[Image sets with object changes]
----------

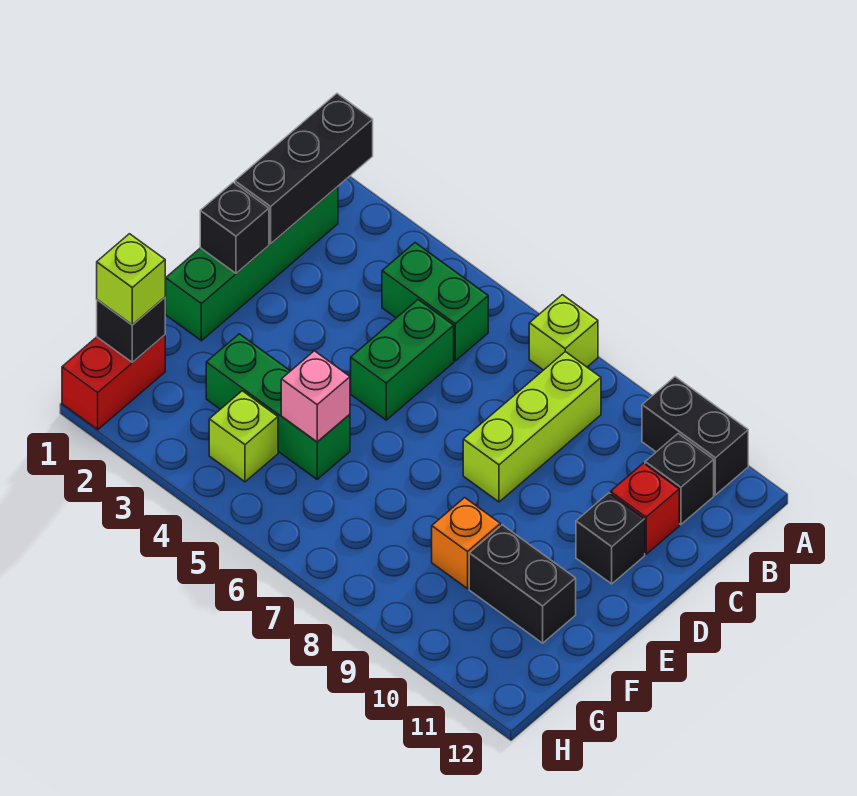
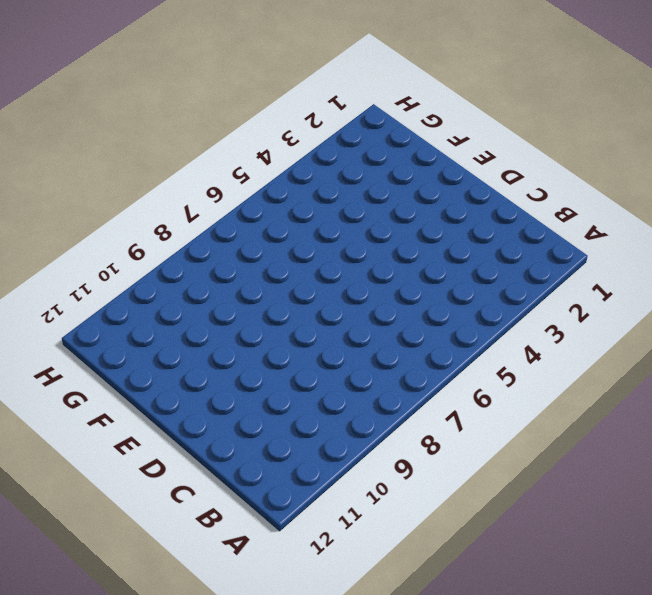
none -> lime brick A7 level 1
none -> black brick A10:A11 level 1
none -> green brick B1:E1 level 1

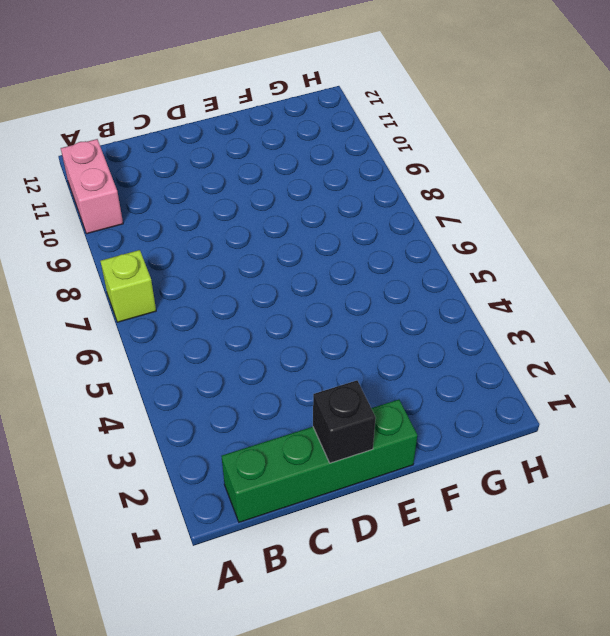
pink brick A10:A11 level 1 -> black brick A10:A11 level 1
none -> green brick B4:B5 level 1
none -> lime brick B8:D8 level 1
none -> black brick B11 level 1

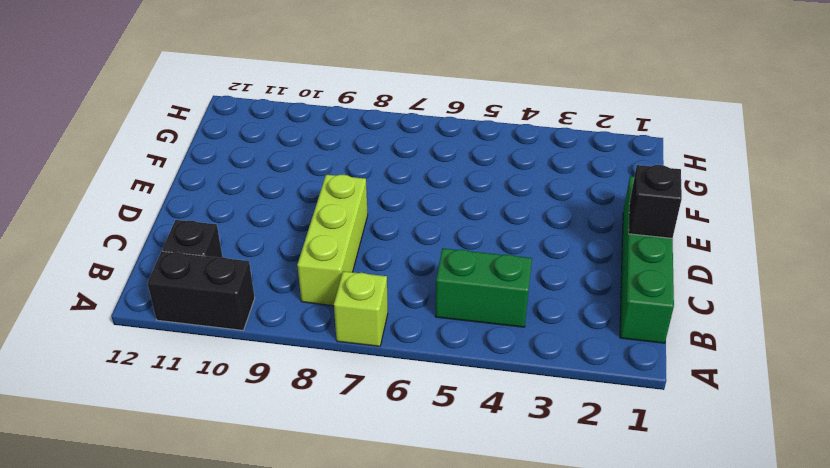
none -> green brick C5:D5 level 1
none -> red brick C11 level 1
none -> black brick D11 level 1

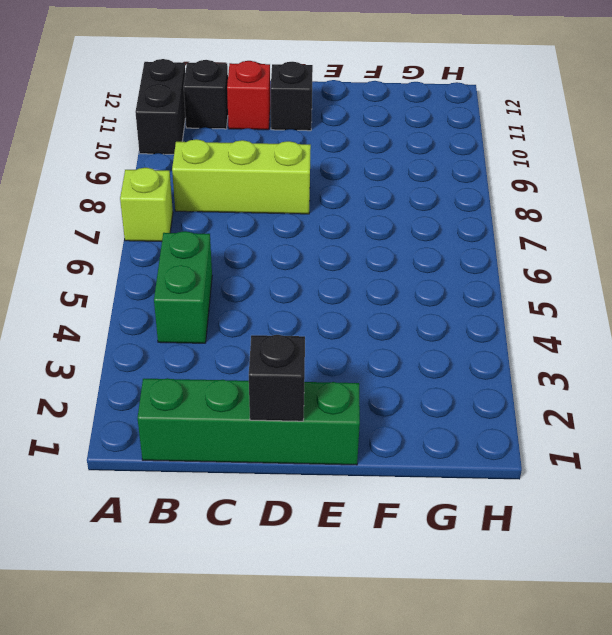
none -> green brick C5:D5 level 1
none -> green brick F3:F5 level 1
none -> orange brick F9 level 1

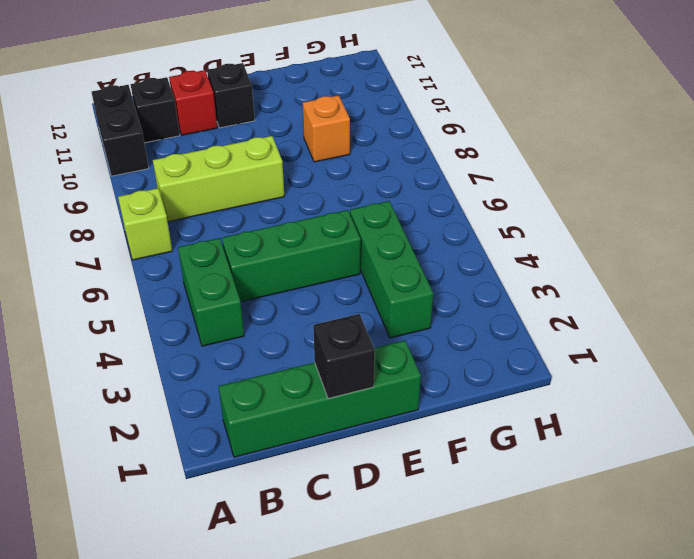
green brick C5:E5 level 1 -> green brick C5:D5 level 1
none -> black brick F10:F11 level 1
none -> red brick G1:H1 level 1
none -> lime brick G4 level 1

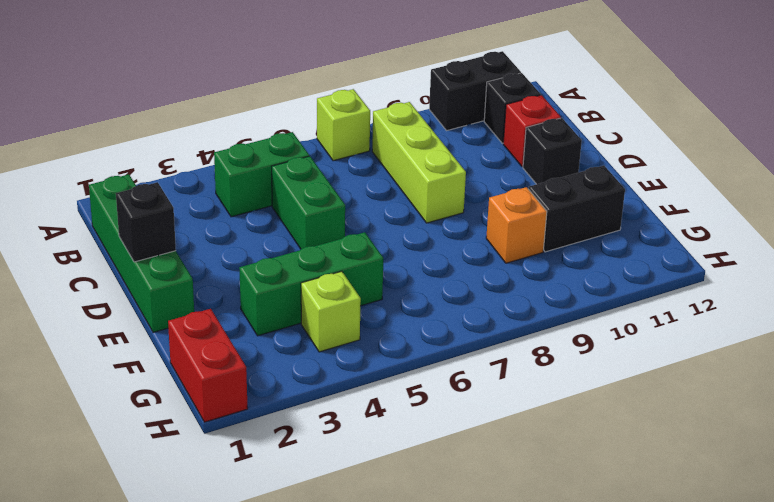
none -> black brick A1:C1 level 2
none -> pink brick F5 level 2
none -> black brick G1 level 2

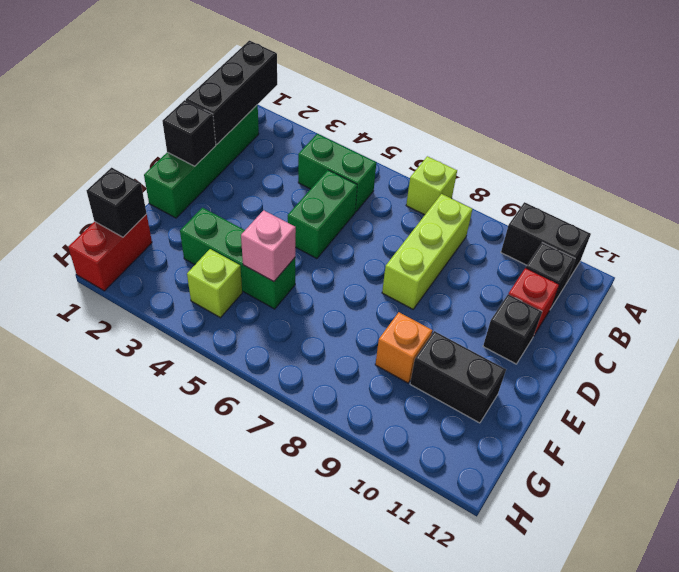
none -> lime brick G1 level 3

----------

Go to the line above that has "none -> green brick B1:E1 level 1" and copy exactly from there down to the line that has "none -> orange brick F9 level 1", both included. Leave the pictures out.

none -> green brick B1:E1 level 1

pink brick A10:A11 level 1 -> black brick A10:A11 level 1
none -> green brick B4:B5 level 1
none -> lime brick B8:D8 level 1
none -> black brick B11 level 1

none -> green brick C5:D5 level 1
none -> red brick C11 level 1
none -> black brick D11 level 1

none -> green brick C5:D5 level 1
none -> green brick F3:F5 level 1
none -> orange brick F9 level 1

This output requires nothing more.